Exercise aim:
From the data underneath, reproduce exactly the stretch that begins at the line with "black watering can [119,291,298,394]" and ends after the line with "red apple [622,157,685,220]".

============

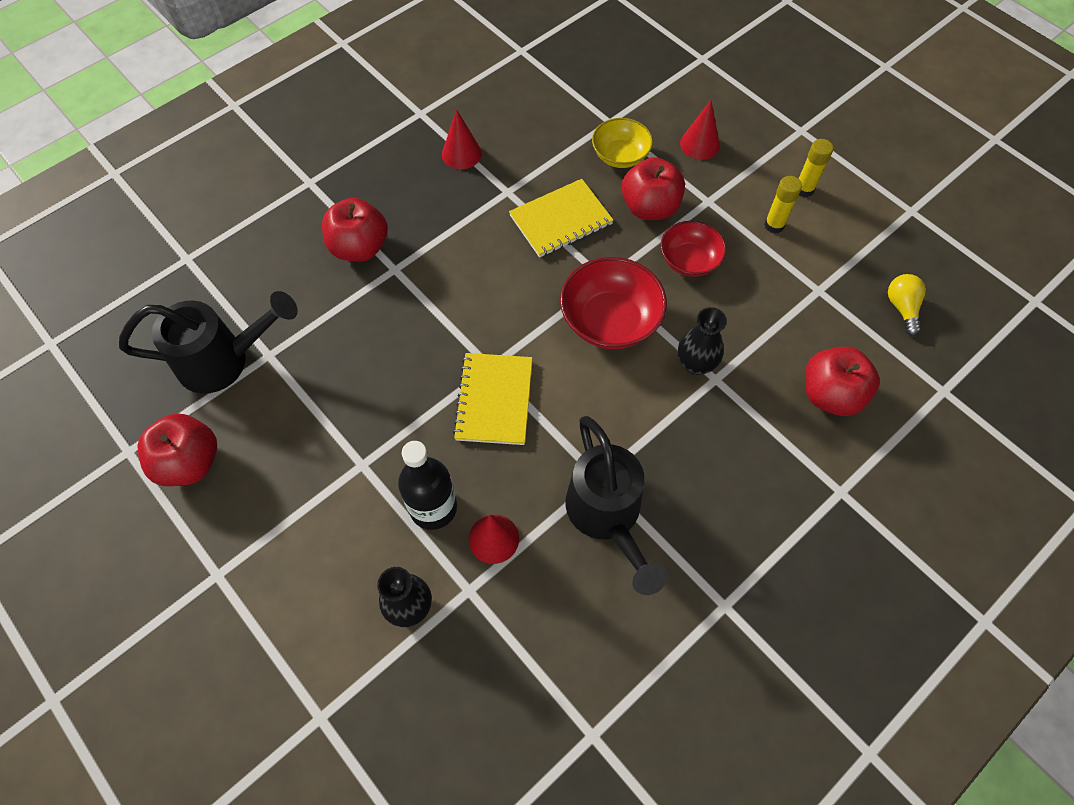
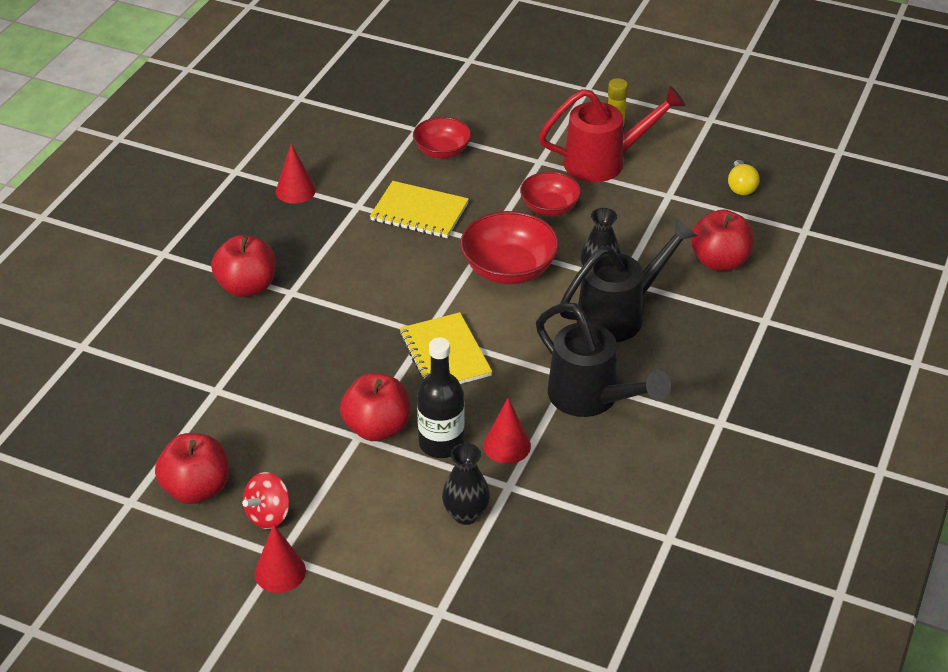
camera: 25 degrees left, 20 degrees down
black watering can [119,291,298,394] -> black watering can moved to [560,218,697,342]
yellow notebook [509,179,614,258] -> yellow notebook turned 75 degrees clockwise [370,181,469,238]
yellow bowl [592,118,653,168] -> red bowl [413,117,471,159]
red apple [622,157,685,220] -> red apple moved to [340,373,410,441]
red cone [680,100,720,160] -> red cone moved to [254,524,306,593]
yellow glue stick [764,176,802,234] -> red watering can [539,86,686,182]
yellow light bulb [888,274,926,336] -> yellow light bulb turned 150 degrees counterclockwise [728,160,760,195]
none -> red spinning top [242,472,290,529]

============

Exercise response:
black watering can [119,291,298,394] -> black watering can moved to [560,218,697,342]
yellow notebook [509,179,614,258] -> yellow notebook turned 75 degrees clockwise [370,181,469,238]
yellow bowl [592,118,653,168] -> red bowl [413,117,471,159]
red apple [622,157,685,220] -> red apple moved to [340,373,410,441]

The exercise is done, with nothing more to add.